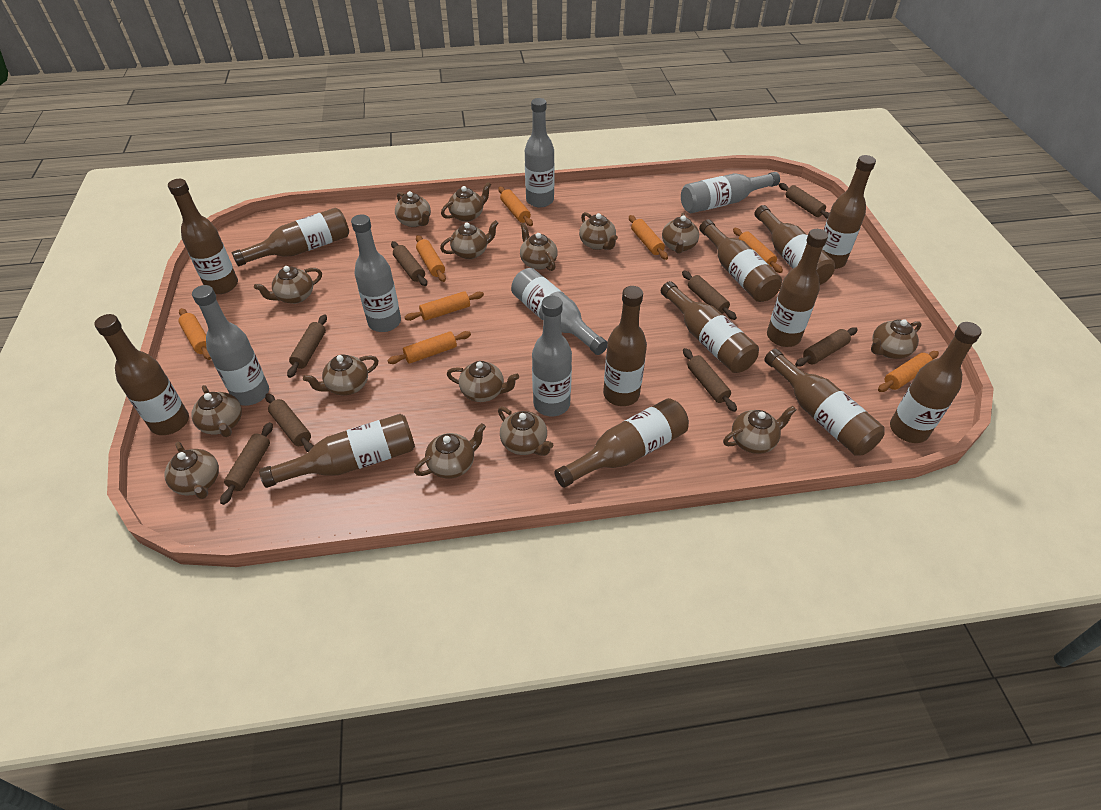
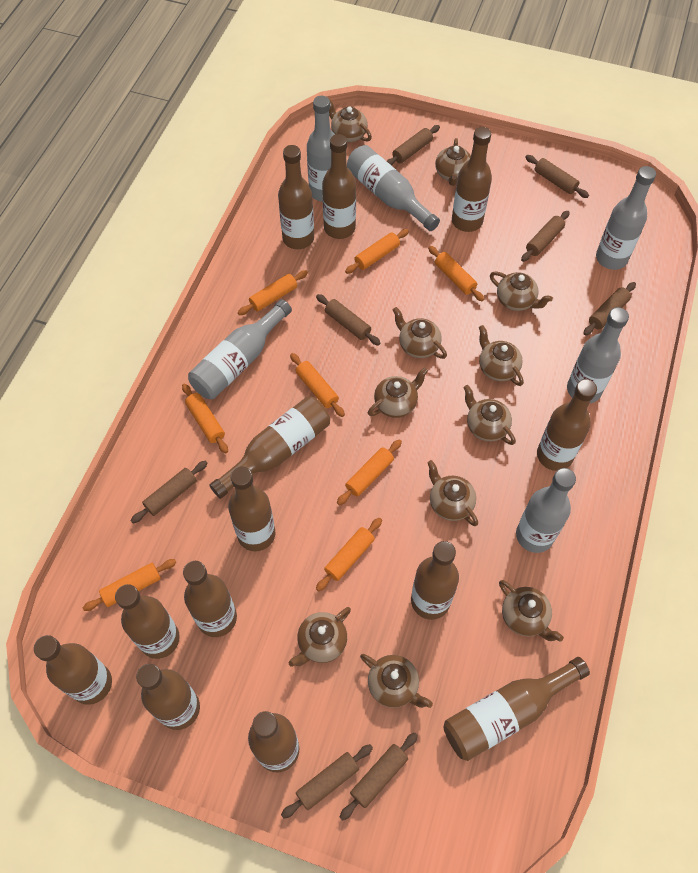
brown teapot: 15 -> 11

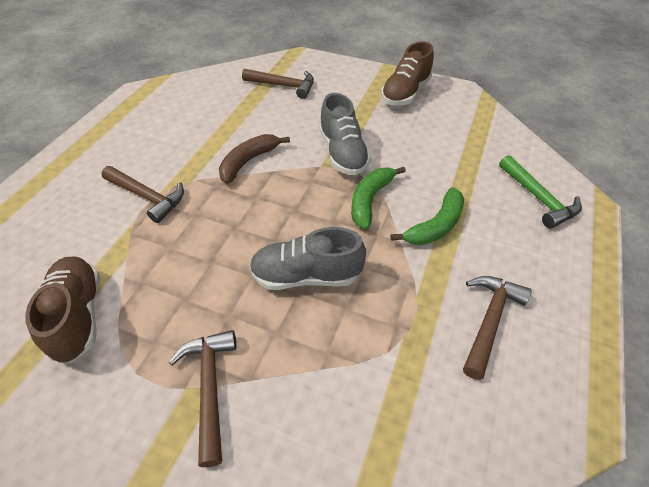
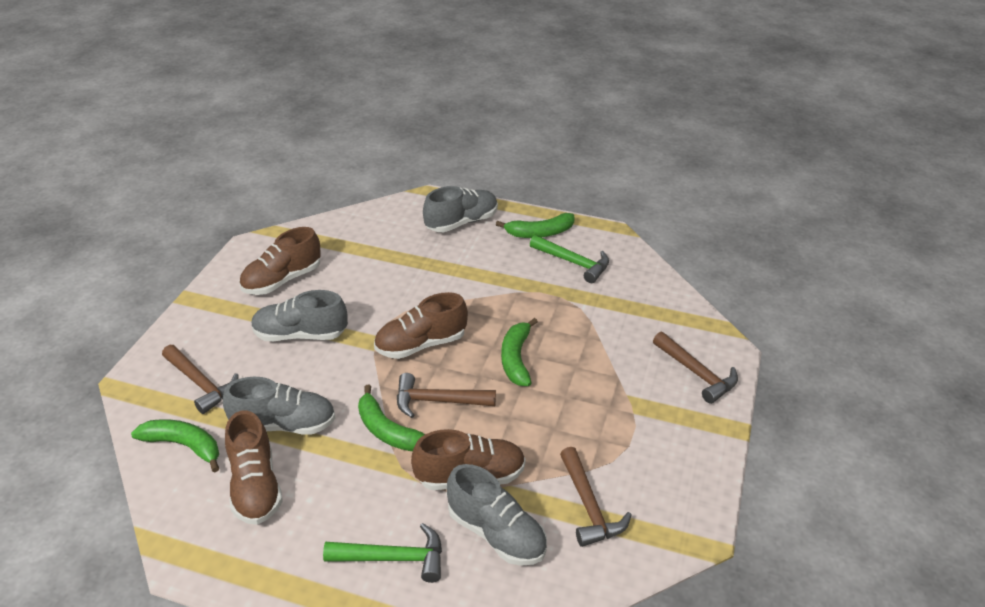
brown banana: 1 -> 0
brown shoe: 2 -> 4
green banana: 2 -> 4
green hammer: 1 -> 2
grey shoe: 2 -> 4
━━━━
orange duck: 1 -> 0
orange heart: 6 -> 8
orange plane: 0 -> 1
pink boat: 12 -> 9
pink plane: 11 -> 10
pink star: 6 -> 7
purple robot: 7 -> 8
━━━━
**Assigned task:** A single number, please: the count of lines above that contain the string "pink".

**Task solution:** 3